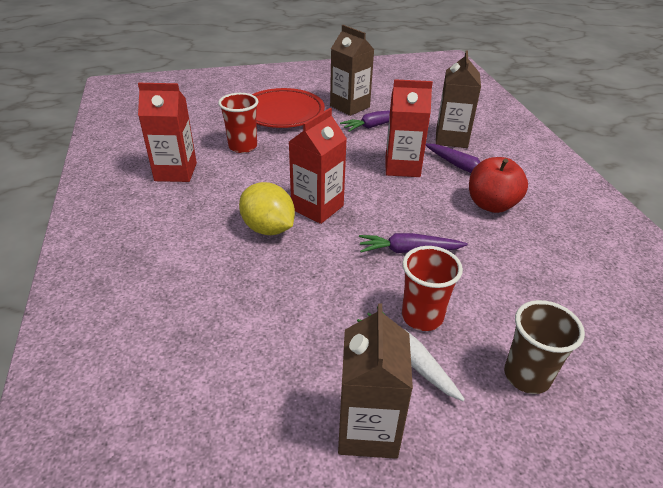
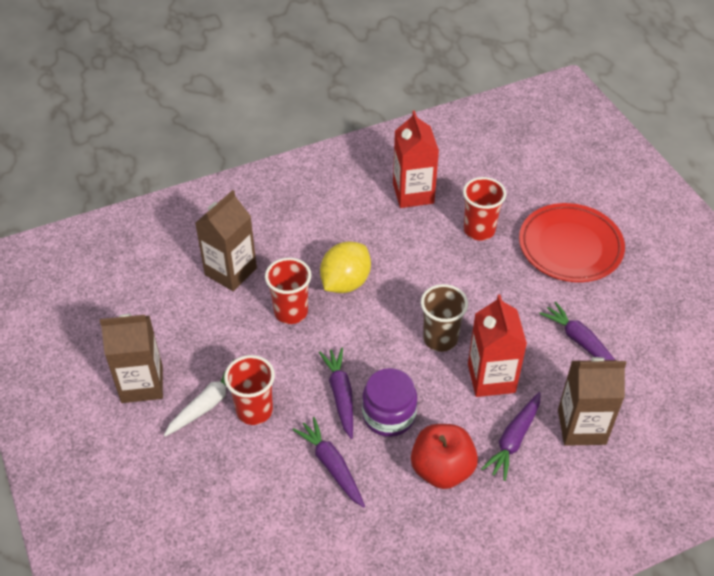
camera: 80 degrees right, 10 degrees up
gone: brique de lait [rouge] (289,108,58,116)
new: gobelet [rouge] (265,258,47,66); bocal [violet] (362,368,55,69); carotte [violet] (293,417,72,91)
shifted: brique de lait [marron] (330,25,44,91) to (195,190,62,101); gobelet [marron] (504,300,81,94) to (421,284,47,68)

■ ■ ■

Description of the task » Only the lines from the one containing "gone: brique de lait [rouge] (289,108,58,116)" through the end of the data above are wanted, both ends included; restate them word for word.

Response box »
gone: brique de lait [rouge] (289,108,58,116)
new: gobelet [rouge] (265,258,47,66); bocal [violet] (362,368,55,69); carotte [violet] (293,417,72,91)
shifted: brique de lait [marron] (330,25,44,91) to (195,190,62,101); gobelet [marron] (504,300,81,94) to (421,284,47,68)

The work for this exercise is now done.